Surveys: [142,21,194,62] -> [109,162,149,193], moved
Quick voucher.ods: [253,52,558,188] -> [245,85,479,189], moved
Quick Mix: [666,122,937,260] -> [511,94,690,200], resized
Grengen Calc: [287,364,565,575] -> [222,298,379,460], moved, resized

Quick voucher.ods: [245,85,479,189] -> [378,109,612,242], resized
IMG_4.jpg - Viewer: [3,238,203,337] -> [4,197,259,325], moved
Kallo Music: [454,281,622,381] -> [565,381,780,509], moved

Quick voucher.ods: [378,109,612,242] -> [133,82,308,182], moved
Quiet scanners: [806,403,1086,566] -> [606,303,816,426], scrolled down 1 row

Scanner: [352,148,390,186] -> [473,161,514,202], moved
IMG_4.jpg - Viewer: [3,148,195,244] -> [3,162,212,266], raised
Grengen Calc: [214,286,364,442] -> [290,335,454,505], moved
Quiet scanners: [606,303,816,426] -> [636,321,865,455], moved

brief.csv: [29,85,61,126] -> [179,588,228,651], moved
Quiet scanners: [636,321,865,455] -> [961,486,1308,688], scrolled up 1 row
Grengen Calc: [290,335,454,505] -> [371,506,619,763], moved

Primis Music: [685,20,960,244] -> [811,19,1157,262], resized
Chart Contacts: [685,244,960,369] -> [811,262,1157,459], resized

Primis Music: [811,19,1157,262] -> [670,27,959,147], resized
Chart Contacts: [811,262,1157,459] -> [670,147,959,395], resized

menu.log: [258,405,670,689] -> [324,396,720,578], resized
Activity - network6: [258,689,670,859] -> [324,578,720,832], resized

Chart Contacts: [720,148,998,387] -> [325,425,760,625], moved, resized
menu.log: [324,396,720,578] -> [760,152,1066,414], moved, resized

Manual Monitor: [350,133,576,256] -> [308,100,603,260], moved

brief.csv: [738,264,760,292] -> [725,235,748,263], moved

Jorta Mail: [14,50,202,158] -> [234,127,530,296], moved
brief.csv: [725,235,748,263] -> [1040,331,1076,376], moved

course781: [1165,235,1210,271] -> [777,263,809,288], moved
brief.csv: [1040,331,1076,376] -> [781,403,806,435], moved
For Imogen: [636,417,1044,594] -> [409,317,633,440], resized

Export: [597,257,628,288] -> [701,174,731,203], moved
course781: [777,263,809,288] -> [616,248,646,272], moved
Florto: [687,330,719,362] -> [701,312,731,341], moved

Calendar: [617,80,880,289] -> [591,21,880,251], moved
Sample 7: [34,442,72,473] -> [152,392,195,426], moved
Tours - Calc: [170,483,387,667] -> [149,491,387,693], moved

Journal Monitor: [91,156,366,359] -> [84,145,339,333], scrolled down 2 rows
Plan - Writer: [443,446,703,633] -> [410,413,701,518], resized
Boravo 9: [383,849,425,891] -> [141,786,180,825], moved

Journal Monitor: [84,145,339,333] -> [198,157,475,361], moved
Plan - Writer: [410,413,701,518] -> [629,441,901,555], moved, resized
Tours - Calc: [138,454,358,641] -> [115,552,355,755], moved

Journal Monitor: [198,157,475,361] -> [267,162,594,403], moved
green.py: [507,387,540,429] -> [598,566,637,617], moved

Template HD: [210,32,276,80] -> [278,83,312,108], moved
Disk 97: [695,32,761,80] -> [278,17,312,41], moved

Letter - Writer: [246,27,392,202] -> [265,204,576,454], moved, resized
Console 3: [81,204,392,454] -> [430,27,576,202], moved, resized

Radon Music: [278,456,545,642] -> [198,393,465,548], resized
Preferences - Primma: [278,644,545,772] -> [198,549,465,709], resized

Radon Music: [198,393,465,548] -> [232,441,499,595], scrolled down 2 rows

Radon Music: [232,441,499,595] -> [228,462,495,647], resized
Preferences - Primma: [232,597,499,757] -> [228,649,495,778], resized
........
■ EXERCISE DESCRIPTION
Restate the full material word for word.

■ WORKED SOLUTION
Surveys: [142,21,194,62] -> [109,162,149,193], moved
Quick voucher.ods: [253,52,558,188] -> [245,85,479,189], moved
Quick Mix: [666,122,937,260] -> [511,94,690,200], resized
Grengen Calc: [287,364,565,575] -> [222,298,379,460], moved, resized

Quick voucher.ods: [245,85,479,189] -> [378,109,612,242], resized
IMG_4.jpg - Viewer: [3,238,203,337] -> [4,197,259,325], moved
Kallo Music: [454,281,622,381] -> [565,381,780,509], moved

Quick voucher.ods: [378,109,612,242] -> [133,82,308,182], moved
Quiet scanners: [806,403,1086,566] -> [606,303,816,426], scrolled down 1 row

Scanner: [352,148,390,186] -> [473,161,514,202], moved
IMG_4.jpg - Viewer: [3,148,195,244] -> [3,162,212,266], raised
Grengen Calc: [214,286,364,442] -> [290,335,454,505], moved
Quiet scanners: [606,303,816,426] -> [636,321,865,455], moved

brief.csv: [29,85,61,126] -> [179,588,228,651], moved
Quiet scanners: [636,321,865,455] -> [961,486,1308,688], scrolled up 1 row
Grengen Calc: [290,335,454,505] -> [371,506,619,763], moved

Primis Music: [685,20,960,244] -> [811,19,1157,262], resized
Chart Contacts: [685,244,960,369] -> [811,262,1157,459], resized

Primis Music: [811,19,1157,262] -> [670,27,959,147], resized
Chart Contacts: [811,262,1157,459] -> [670,147,959,395], resized

menu.log: [258,405,670,689] -> [324,396,720,578], resized
Activity - network6: [258,689,670,859] -> [324,578,720,832], resized

Chart Contacts: [720,148,998,387] -> [325,425,760,625], moved, resized
menu.log: [324,396,720,578] -> [760,152,1066,414], moved, resized

Manual Monitor: [350,133,576,256] -> [308,100,603,260], moved

brief.csv: [738,264,760,292] -> [725,235,748,263], moved

Jorta Mail: [14,50,202,158] -> [234,127,530,296], moved
brief.csv: [725,235,748,263] -> [1040,331,1076,376], moved

course781: [1165,235,1210,271] -> [777,263,809,288], moved
brief.csv: [1040,331,1076,376] -> [781,403,806,435], moved
For Imogen: [636,417,1044,594] -> [409,317,633,440], resized

Export: [597,257,628,288] -> [701,174,731,203], moved
course781: [777,263,809,288] -> [616,248,646,272], moved
Florto: [687,330,719,362] -> [701,312,731,341], moved

Calendar: [617,80,880,289] -> [591,21,880,251], moved
Sample 7: [34,442,72,473] -> [152,392,195,426], moved
Tours - Calc: [170,483,387,667] -> [149,491,387,693], moved

Journal Monitor: [91,156,366,359] -> [84,145,339,333], scrolled down 2 rows
Plan - Writer: [443,446,703,633] -> [410,413,701,518], resized
Boravo 9: [383,849,425,891] -> [141,786,180,825], moved

Journal Monitor: [84,145,339,333] -> [198,157,475,361], moved
Plan - Writer: [410,413,701,518] -> [629,441,901,555], moved, resized
Tours - Calc: [138,454,358,641] -> [115,552,355,755], moved

Journal Monitor: [198,157,475,361] -> [267,162,594,403], moved
green.py: [507,387,540,429] -> [598,566,637,617], moved

Template HD: [210,32,276,80] -> [278,83,312,108], moved
Disk 97: [695,32,761,80] -> [278,17,312,41], moved

Letter - Writer: [246,27,392,202] -> [265,204,576,454], moved, resized
Console 3: [81,204,392,454] -> [430,27,576,202], moved, resized

Radon Music: [278,456,545,642] -> [198,393,465,548], resized
Preferences - Primma: [278,644,545,772] -> [198,549,465,709], resized

Radon Music: [198,393,465,548] -> [232,441,499,595], scrolled down 2 rows

Radon Music: [232,441,499,595] -> [228,462,495,647], resized
Preferences - Primma: [232,597,499,757] -> [228,649,495,778], resized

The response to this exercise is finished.